Each line of the data below goes into the copy exactly; pictures do not.

◆ Edit tracking data:
↓↓↓

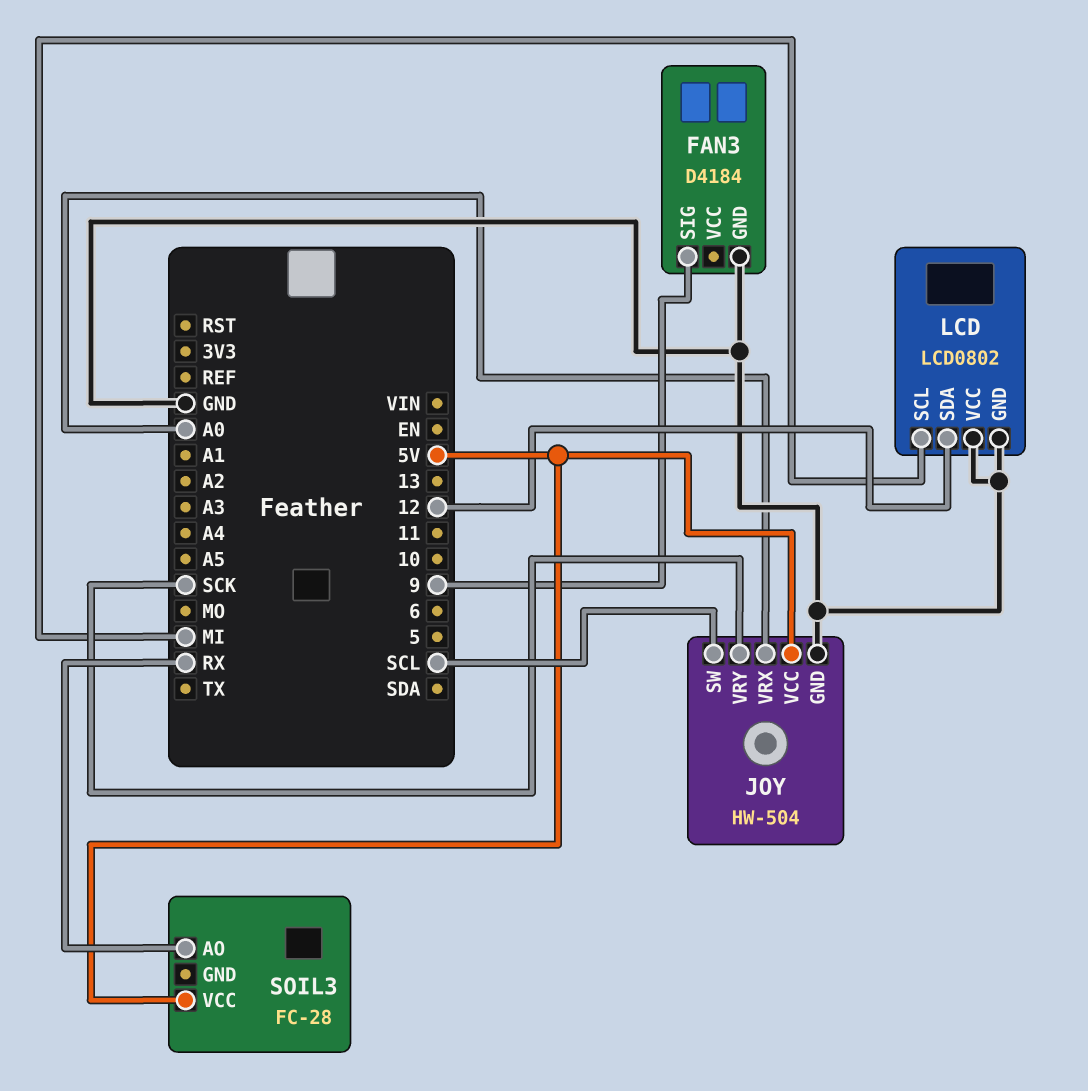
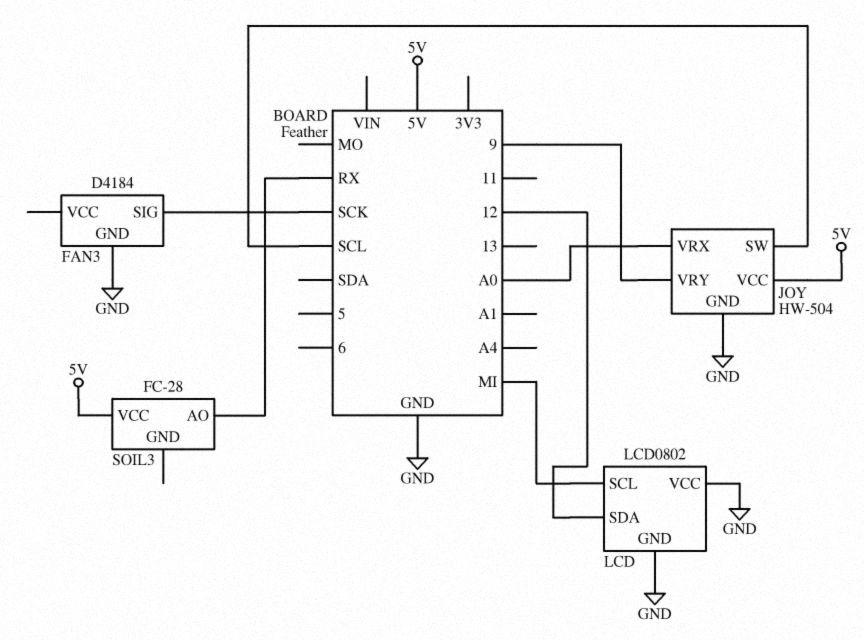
FAN3 pin SIG: 9 -> SCK
JOY pin VRY: SCK -> 9

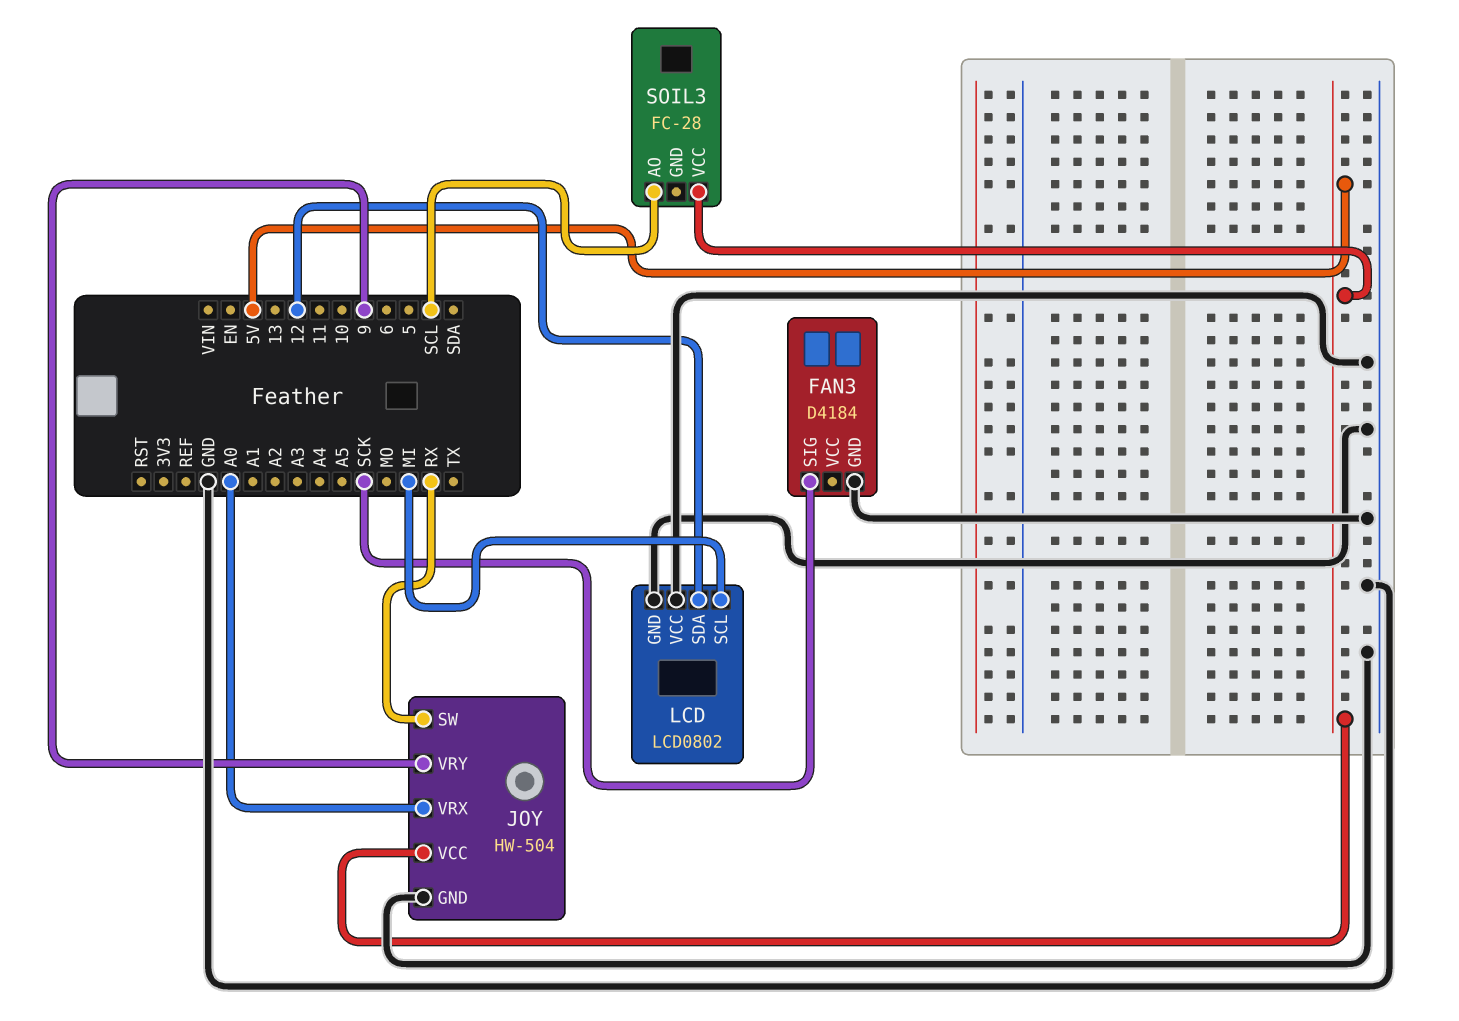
JOY pin SW: SCL -> RX
SOIL3 pin AO: RX -> SCL

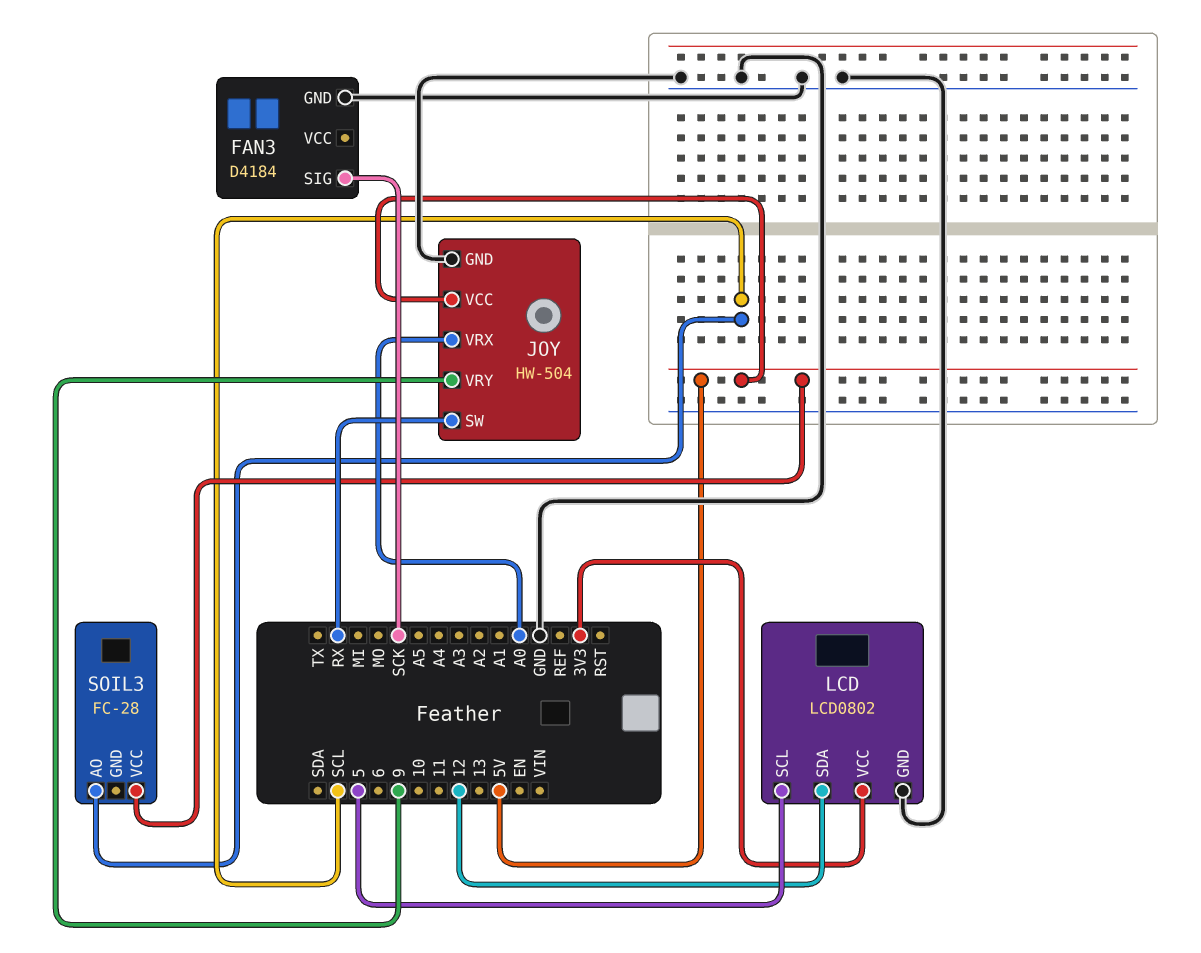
LCD pin SCL: MI -> 5
LCD pin VCC: GND -> 3V3

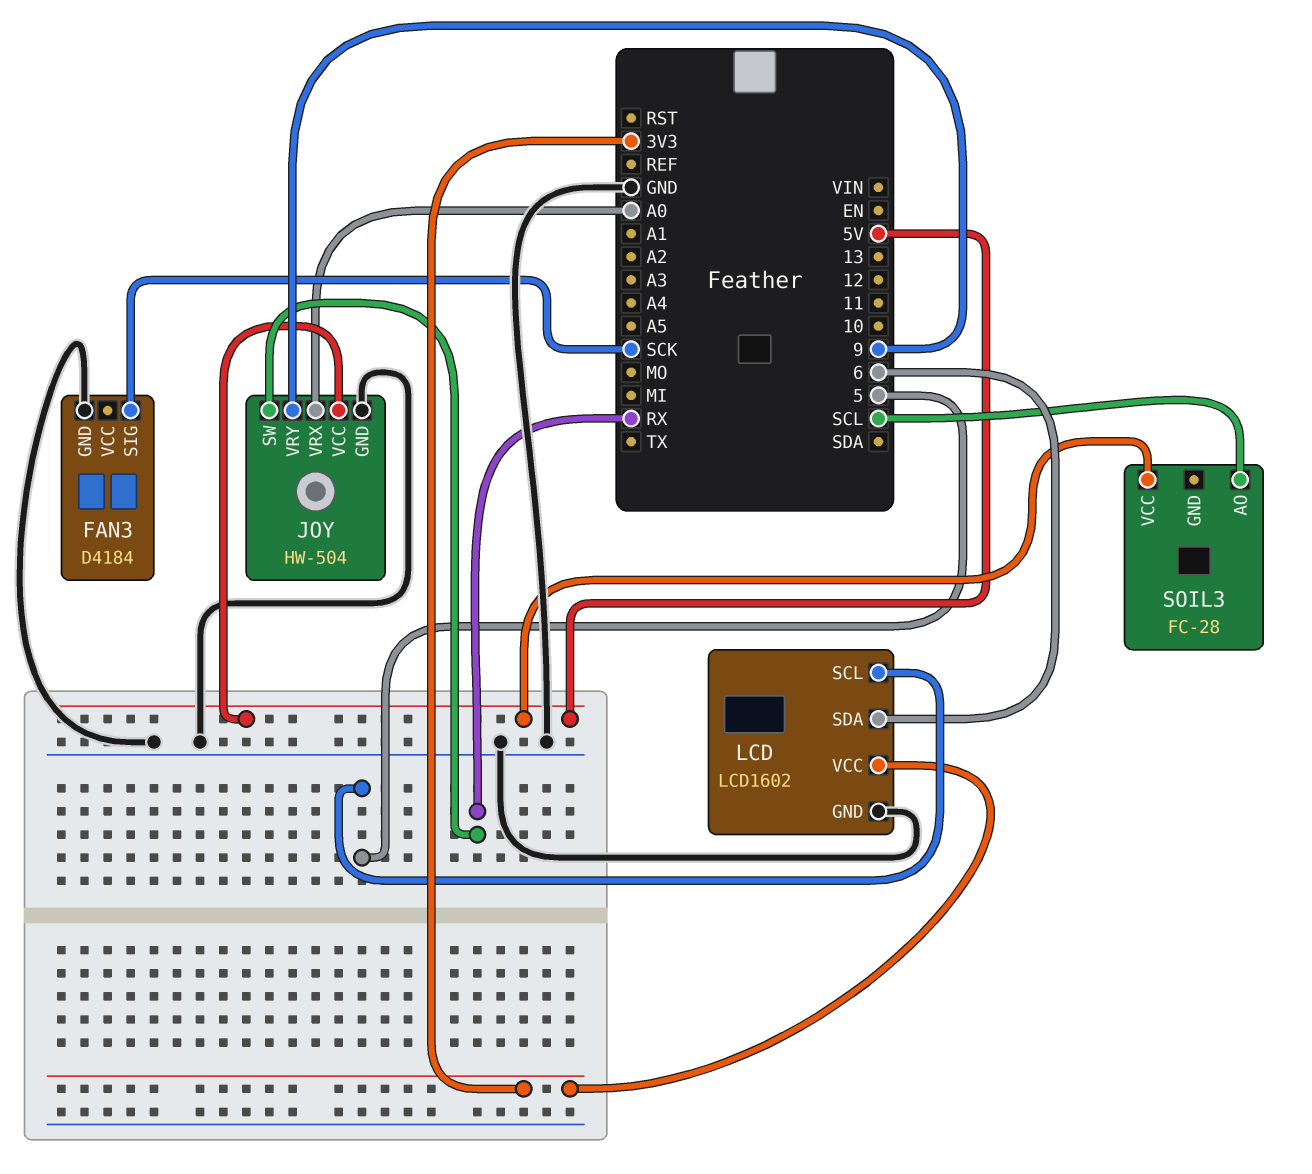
LCD: LCD0802 -> LCD1602
LCD pin SDA: 12 -> 6

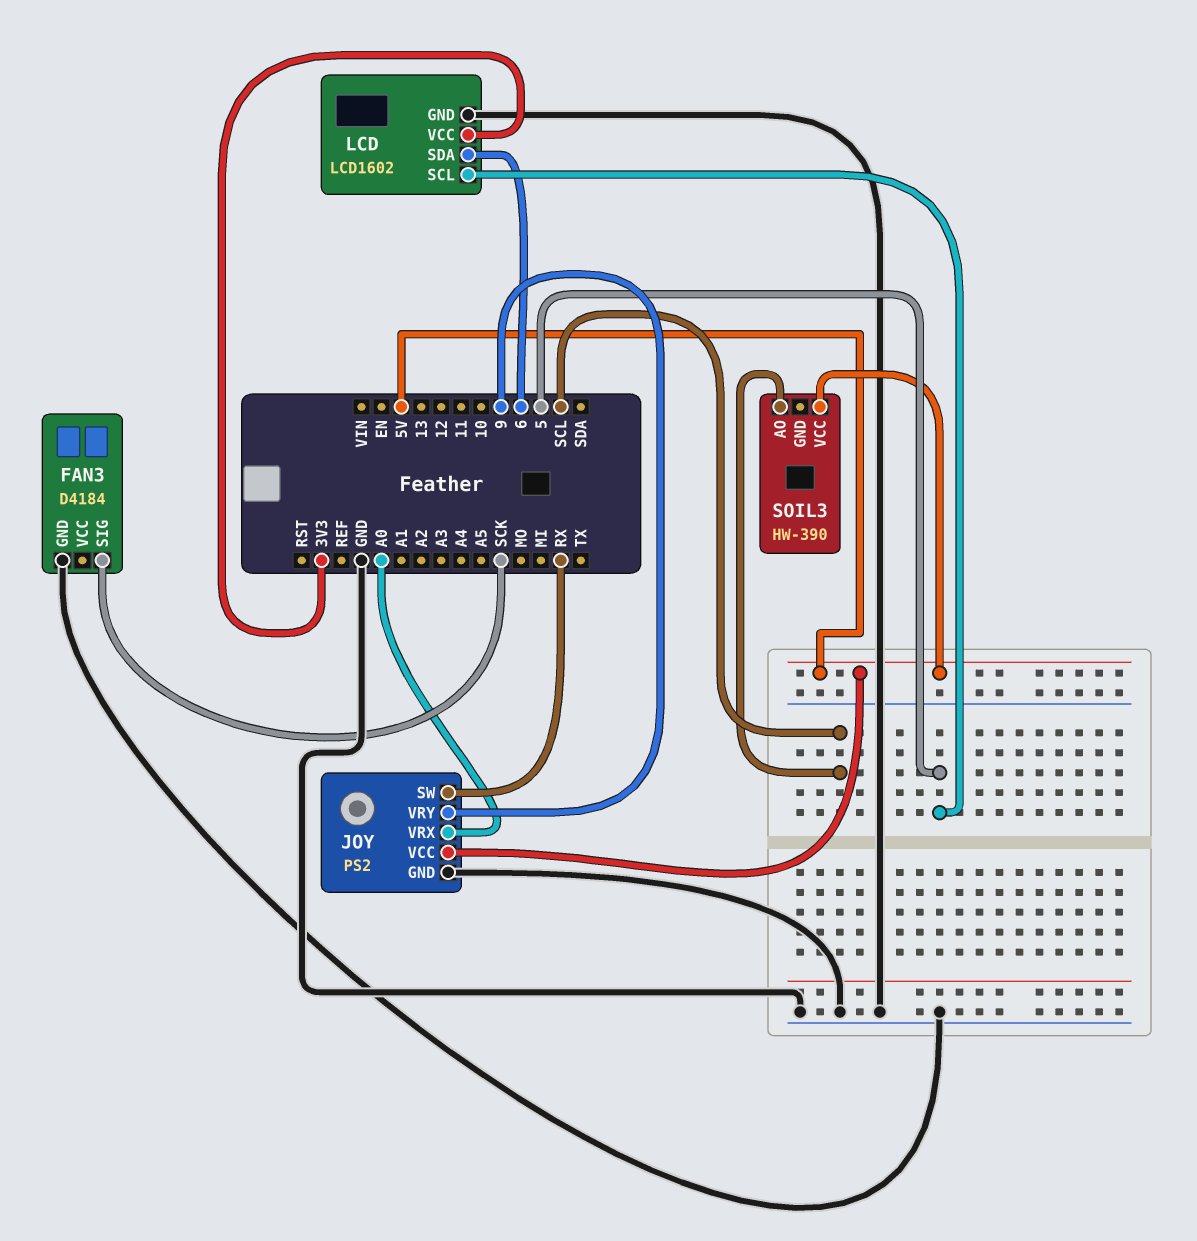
JOY: HW-504 -> PS2
SOIL3: FC-28 -> HW-390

↑↑↑

◆ RESULT OF THIS TASK:
FAN3 pin SIG: 9 -> SCK
JOY pin VRY: SCK -> 9

JOY pin SW: SCL -> RX
SOIL3 pin AO: RX -> SCL

LCD pin SCL: MI -> 5
LCD pin VCC: GND -> 3V3

LCD: LCD0802 -> LCD1602
LCD pin SDA: 12 -> 6

JOY: HW-504 -> PS2
SOIL3: FC-28 -> HW-390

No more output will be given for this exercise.